_WYMAGANE DZIAŁANIE:_
Znajdź w rekordach każdy wiersz zawierający słowo „keyboard” i przepisz go w całości. Wielkość liter ma znaczenie.

_Wpisy zbioru danych:_
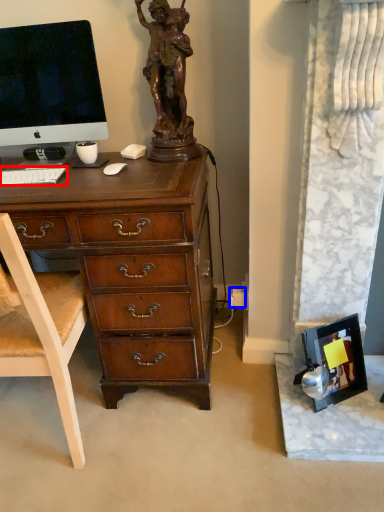
Question: Among these objects, which one is farthest to the camera, computer keyboard (highlighted by a red box) or power outlet (highlighted by a blue box)?

Choices:
 (A) computer keyboard
 (B) power outlet

Answer: (B)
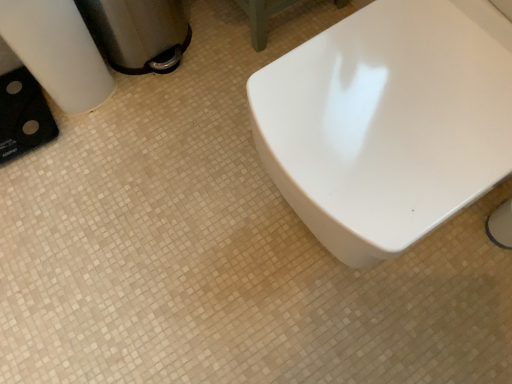
What do you see at coordinates (388, 122) in the screenshot?
I see `white glossy toilet at center` at bounding box center [388, 122].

_ODPOWIEDŹ PONIŻEJ:_
Question: Among these objects, which one is farthest to the camera, computer keyboard (highlighted by a red box) or power outlet (highlighted by a blue box)?
 (A) computer keyboard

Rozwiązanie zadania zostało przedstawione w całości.